----- SUPPLIED MATERIAL -----
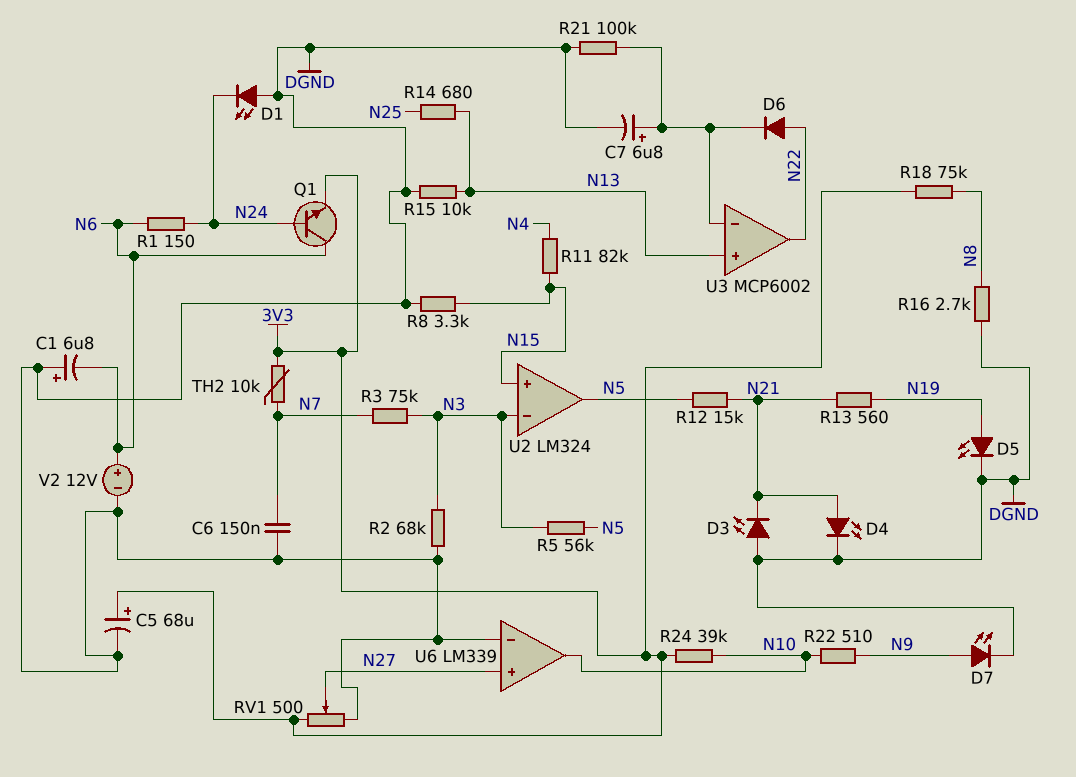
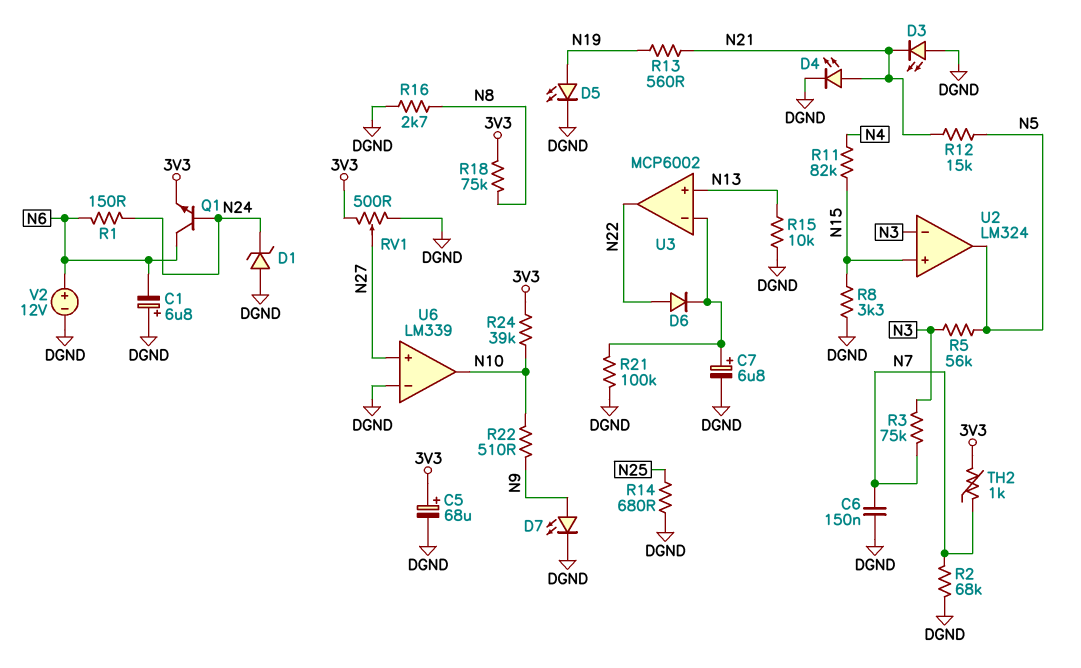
D1: LED (A DGND, K N24) -> zener (A DGND, K N24)
R2: 68k (DGND, N3) -> 68k (DGND, N7)
R14: 680 (N13, N25) -> 680 (DGND, N25)
TH2: 10k (3V3, N7) -> 1k (3V3, N7)

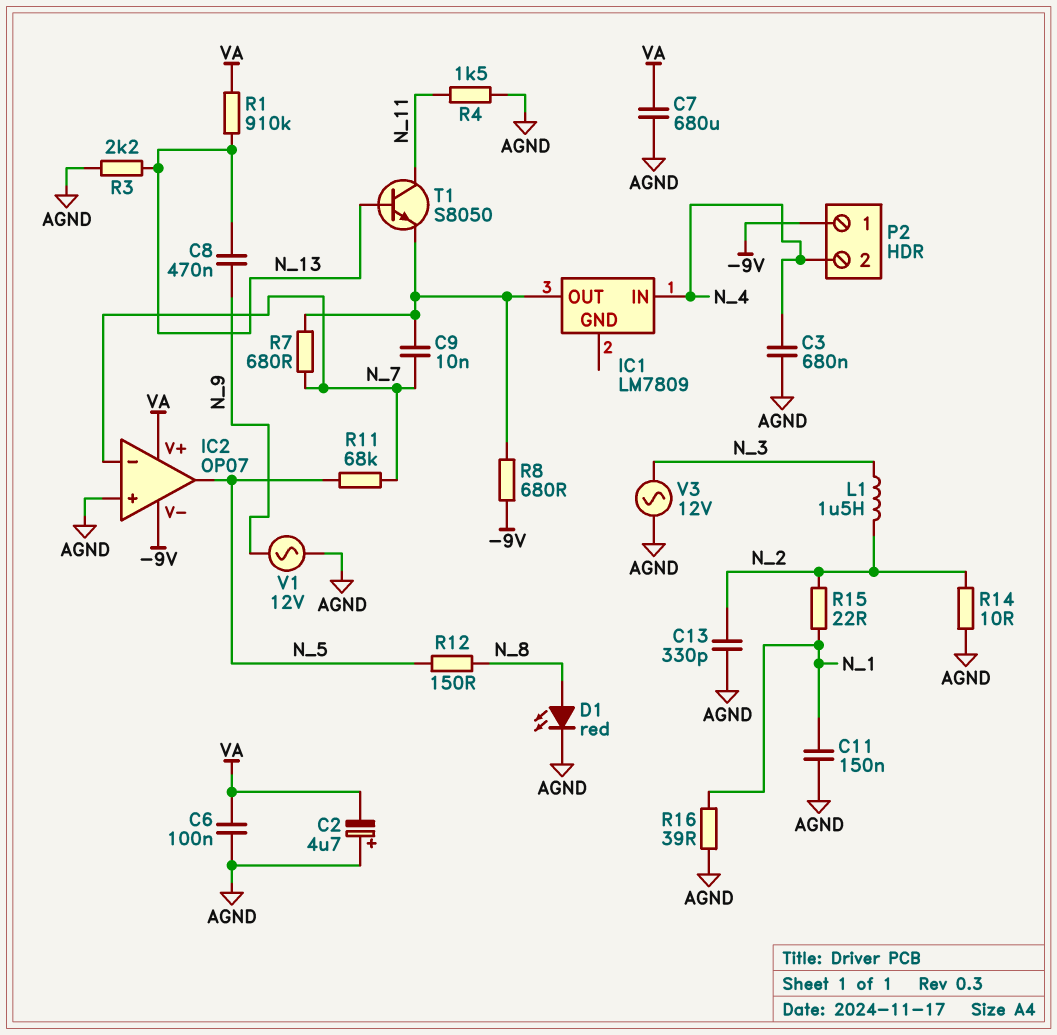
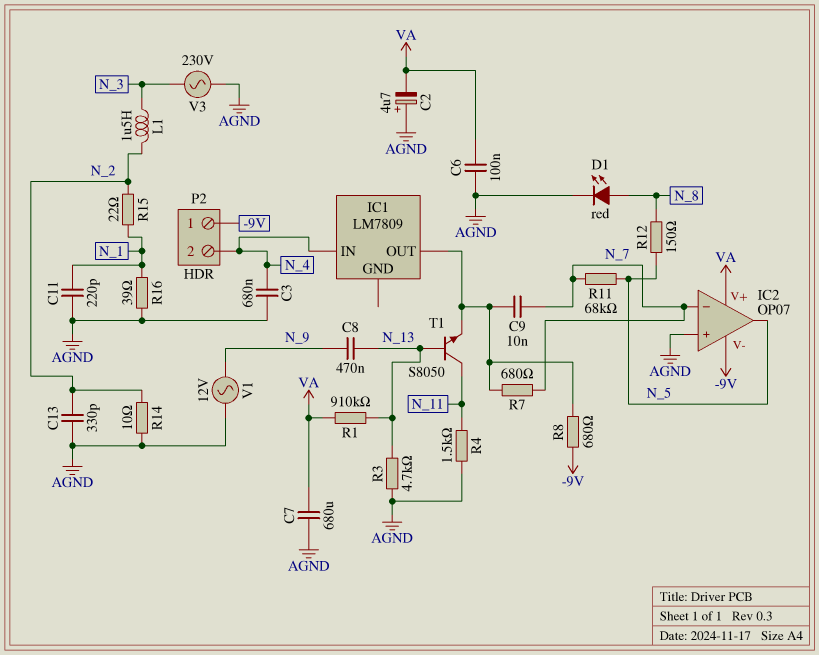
C11: 150nF (AGND, N_1) -> 220pF (AGND, N_1)
R3: 2.2k (AGND, N_13) -> 4.7k (AGND, N_13)
V3: AC 12V (AGND, N_3) -> AC 230V (AGND, N_3)

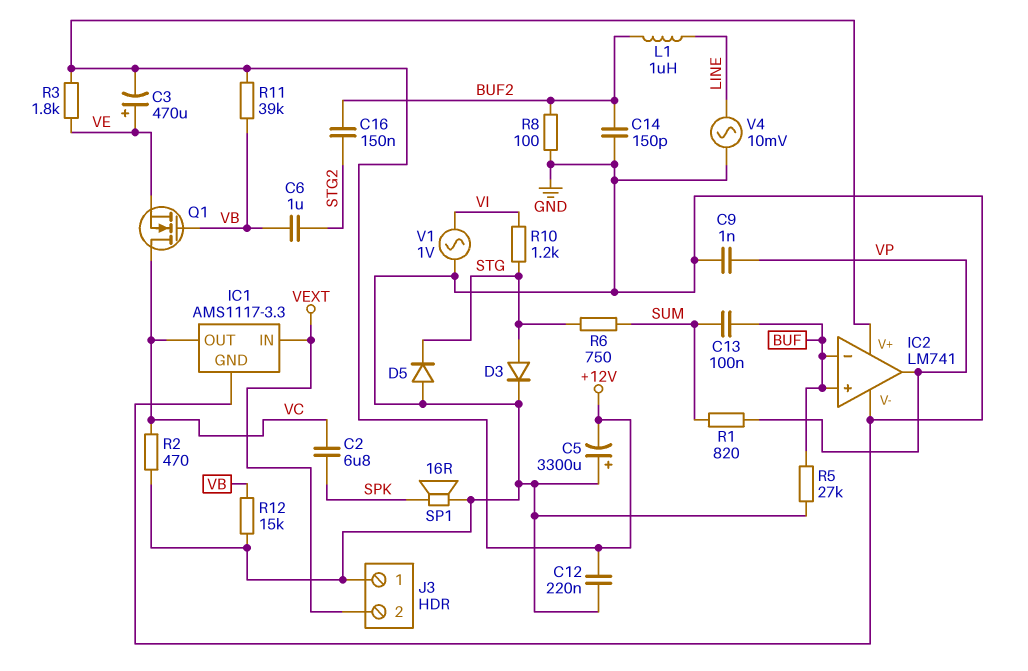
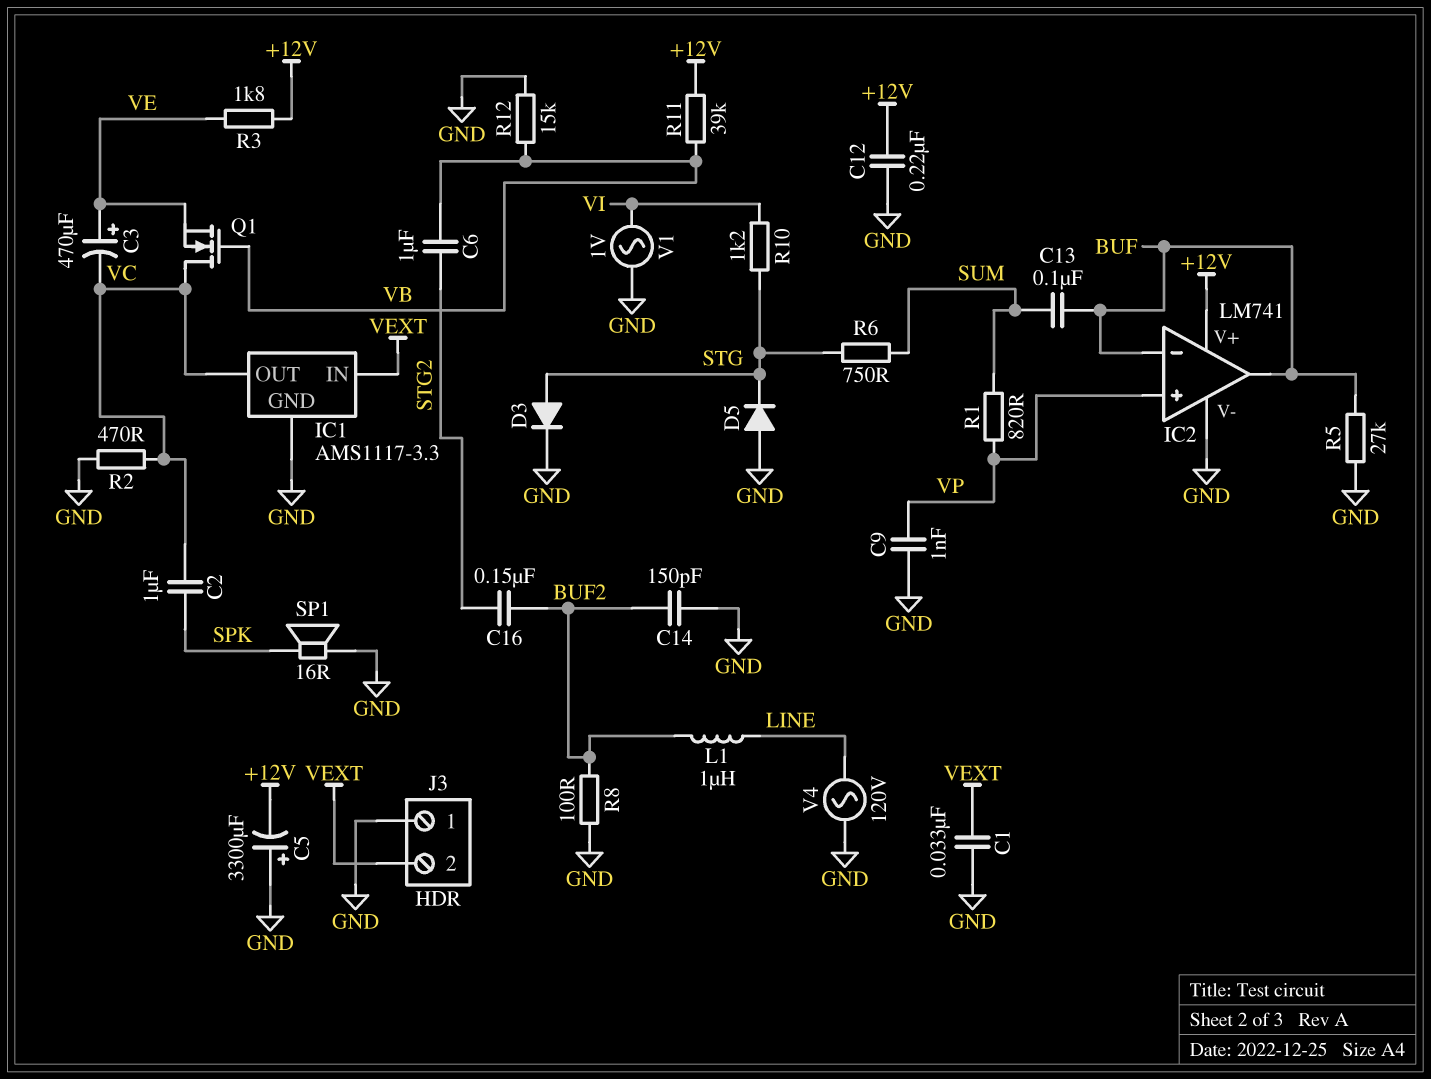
C1: none -> 33nF (GND, VEXT)
C2: 6.8uF (SPK, VC) -> 1uF (SPK, VC)
C3: 470uF (plus VE, minus +12V) -> 470uF (plus VE, minus VC)
IC2 pin in+: BUF -> VP
IC2 pin out: VP -> BUF
V4: AC 10mV (GND, LINE) -> AC 120V (GND, LINE)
-----
- _PROBLEM DESCRIPTION_
From first line to last, return the records verbatim without their pictures.

- _TASK OUTPUT_
D1: LED (A DGND, K N24) -> zener (A DGND, K N24)
R2: 68k (DGND, N3) -> 68k (DGND, N7)
R14: 680 (N13, N25) -> 680 (DGND, N25)
TH2: 10k (3V3, N7) -> 1k (3V3, N7)

C11: 150nF (AGND, N_1) -> 220pF (AGND, N_1)
R3: 2.2k (AGND, N_13) -> 4.7k (AGND, N_13)
V3: AC 12V (AGND, N_3) -> AC 230V (AGND, N_3)

C1: none -> 33nF (GND, VEXT)
C2: 6.8uF (SPK, VC) -> 1uF (SPK, VC)
C3: 470uF (plus VE, minus +12V) -> 470uF (plus VE, minus VC)
IC2 pin in+: BUF -> VP
IC2 pin out: VP -> BUF
V4: AC 10mV (GND, LINE) -> AC 120V (GND, LINE)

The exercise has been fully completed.